** Work required **
All lines in the data that hold the word "grey" need copying.

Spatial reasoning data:
'''
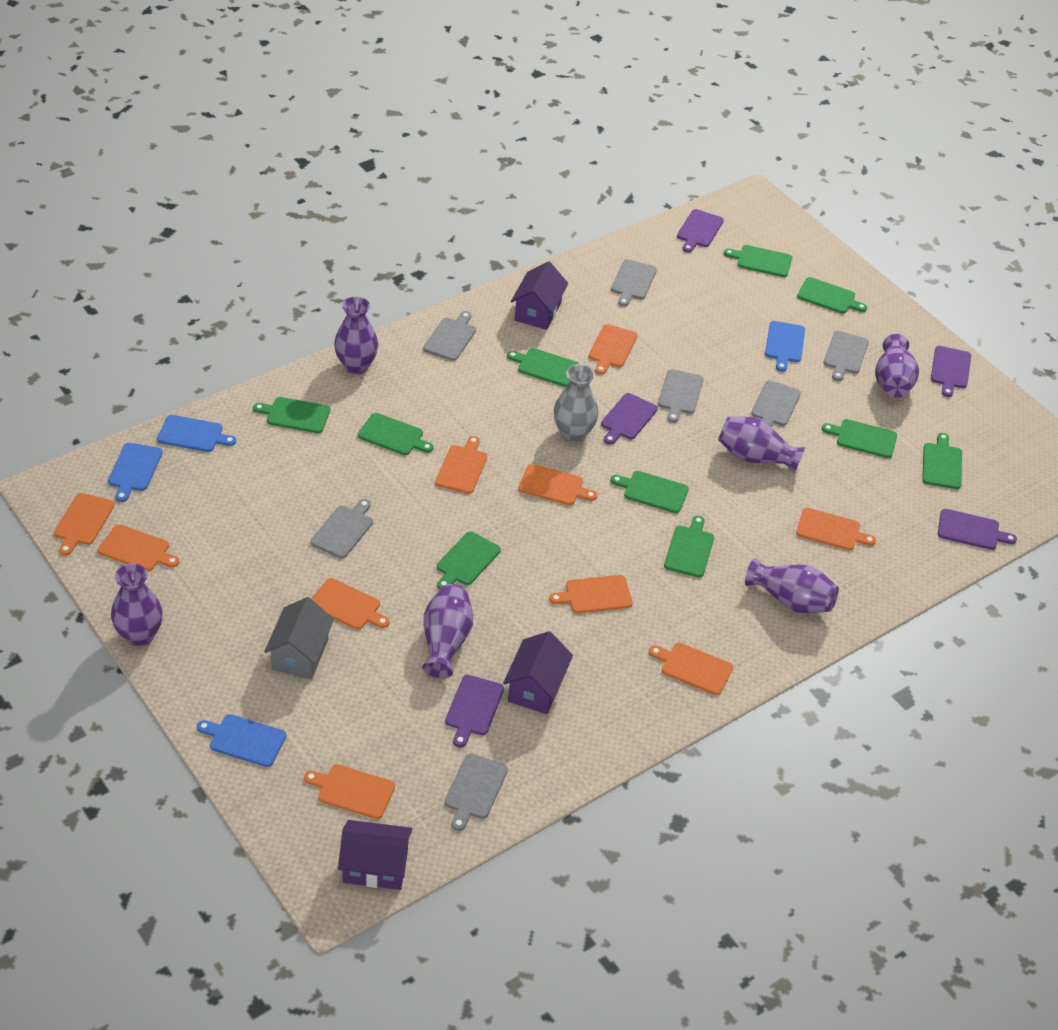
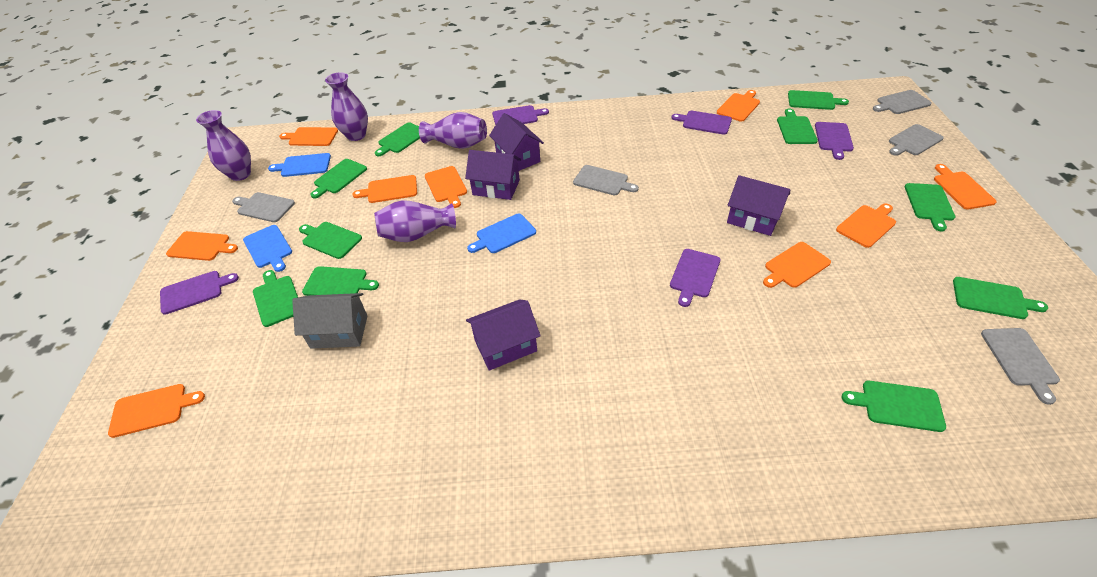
blue cutting board: 4 -> 3
grey cutting board: 7 -> 5
grey vase: 1 -> 0
orange cutting board: 10 -> 9
purple house: 3 -> 4
purple vase: 6 -> 4

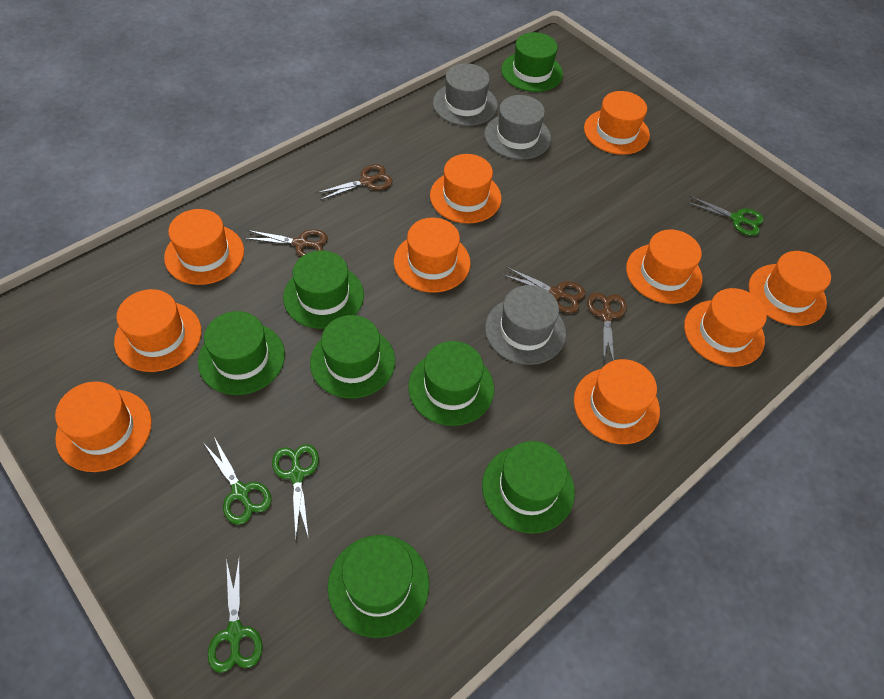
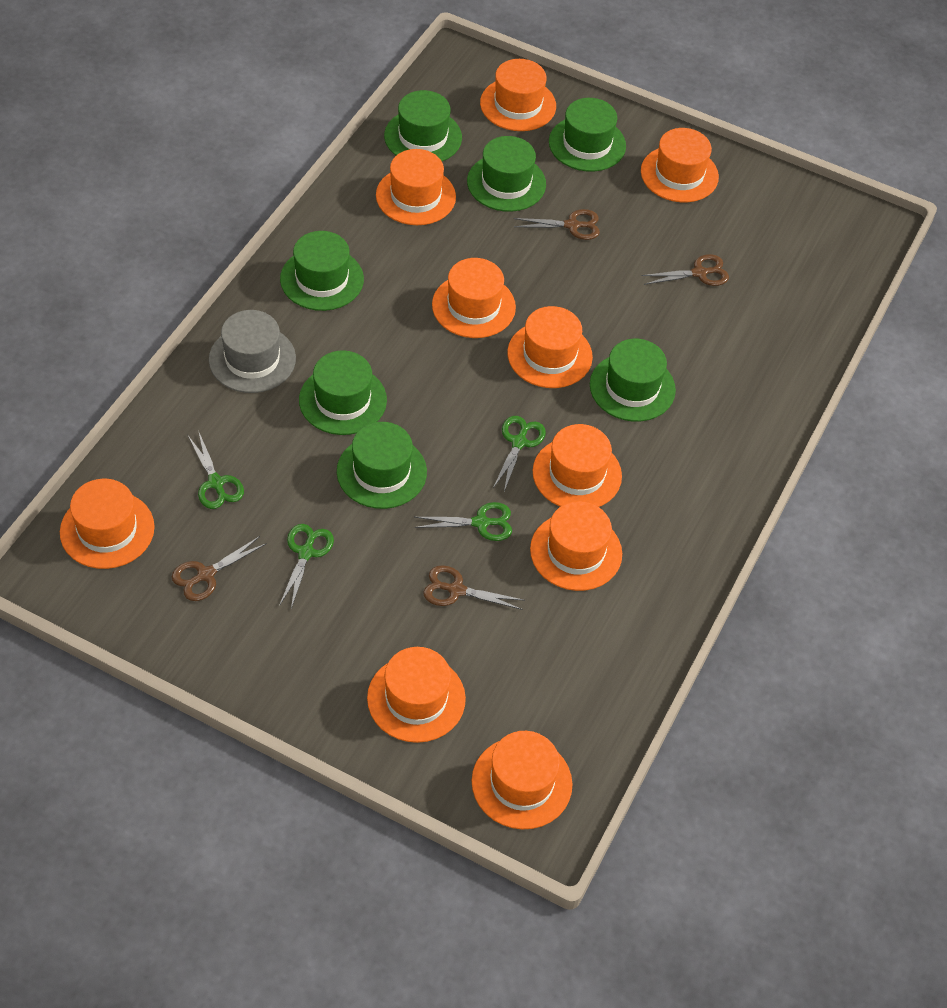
grey hat: 3 -> 1

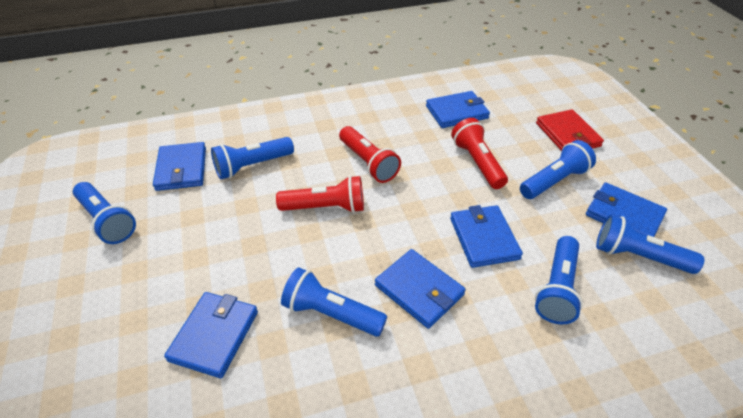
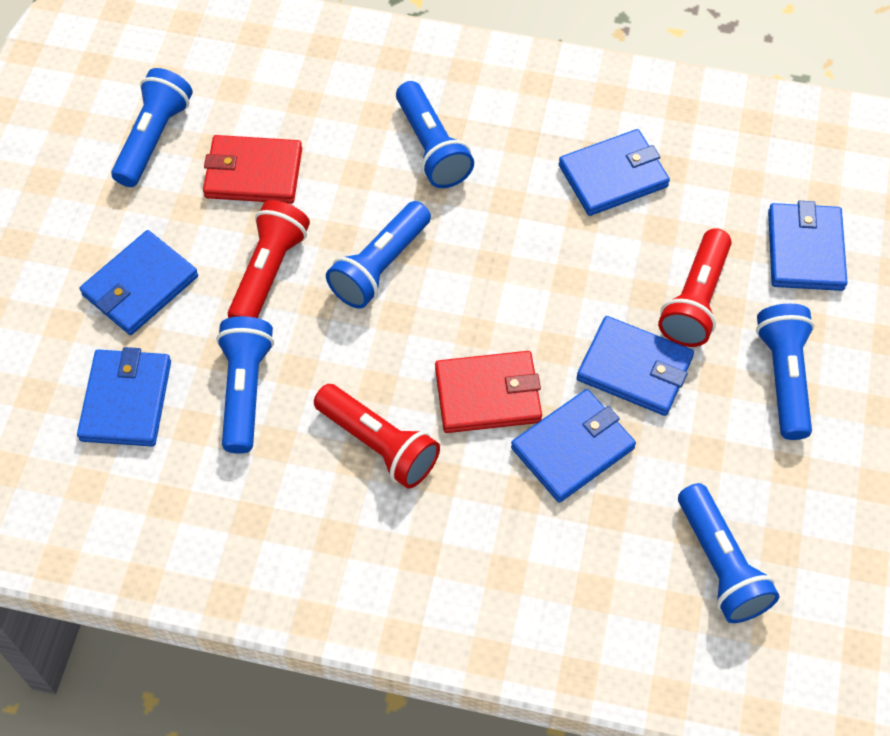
red wallet: 1 -> 2

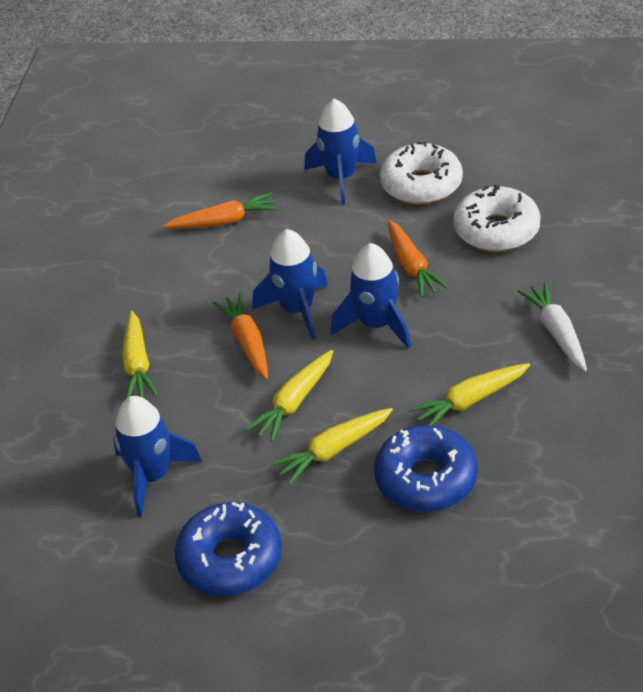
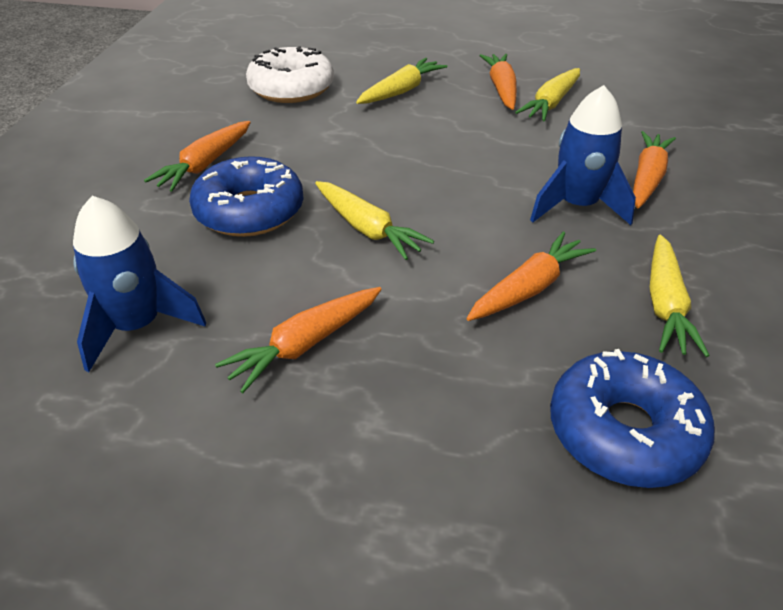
blue rocket: 4 -> 2
orange carrot: 3 -> 5
white carrot: 1 -> 0
white donut: 2 -> 1

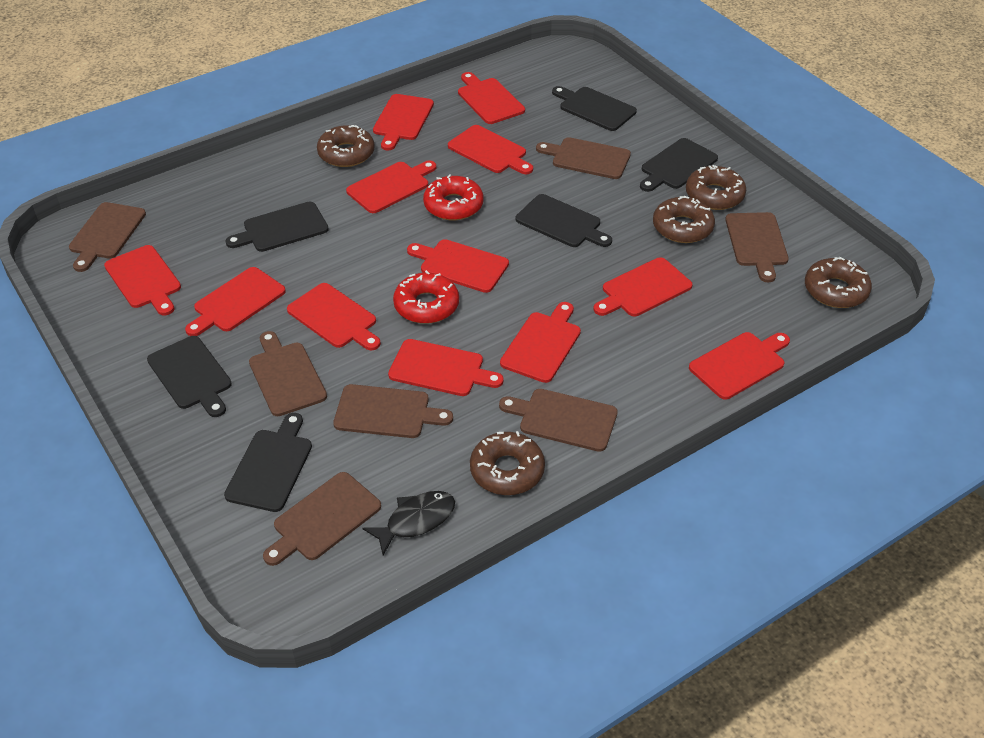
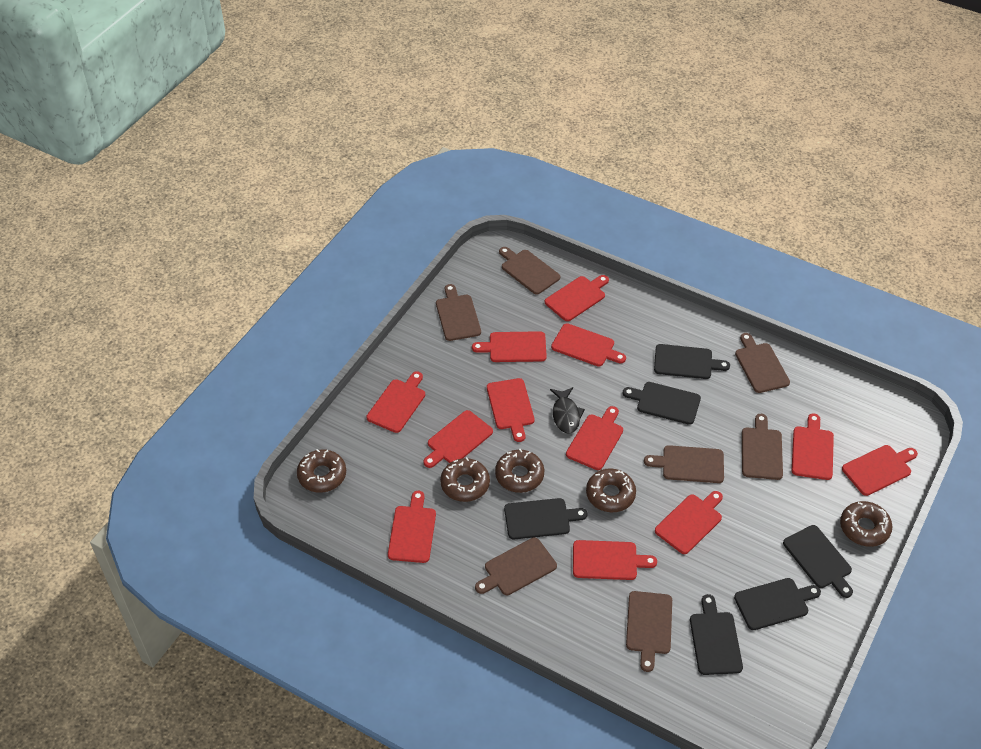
red donut: 2 -> 0

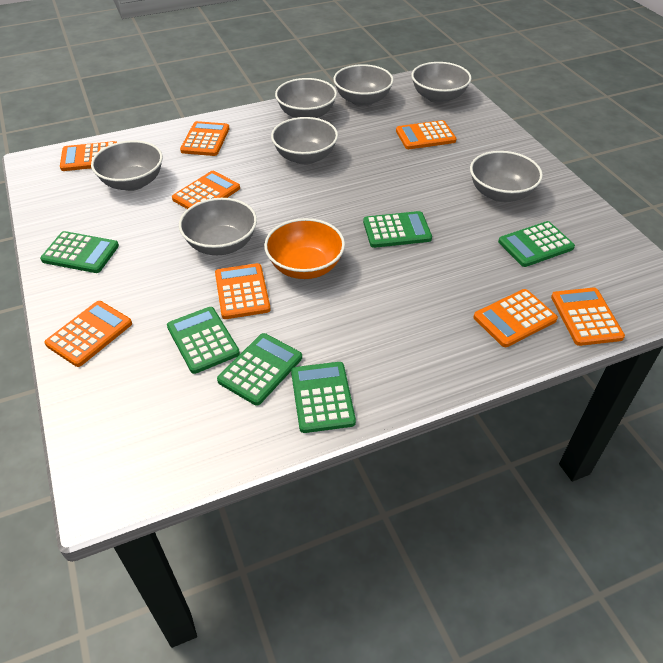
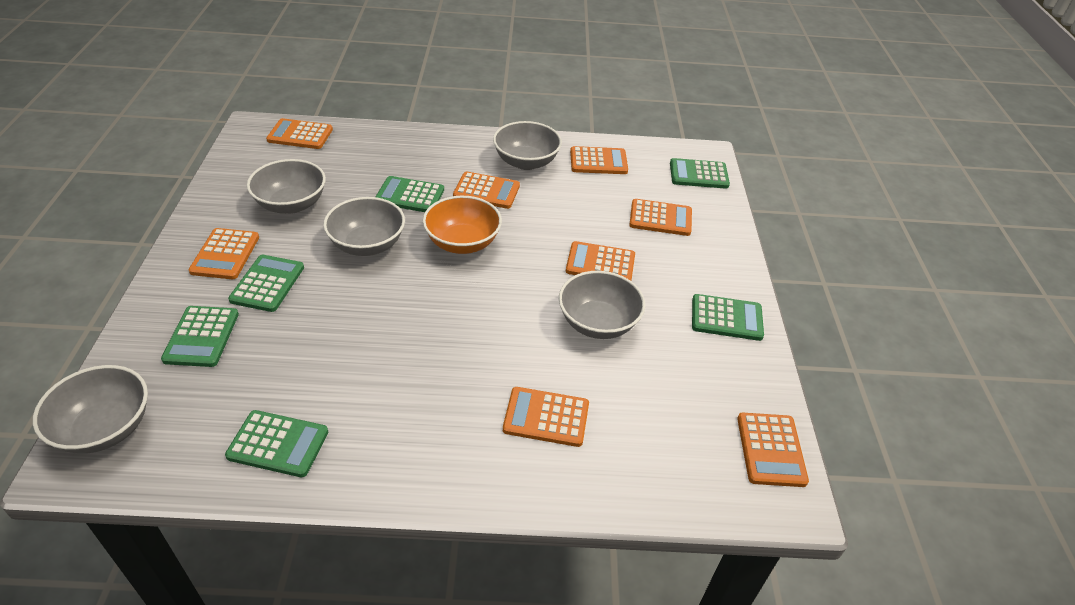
grey bowl: 7 -> 5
'''
** Exercise output **
grey cutting board: 7 -> 5
grey vase: 1 -> 0
grey hat: 3 -> 1
grey bowl: 7 -> 5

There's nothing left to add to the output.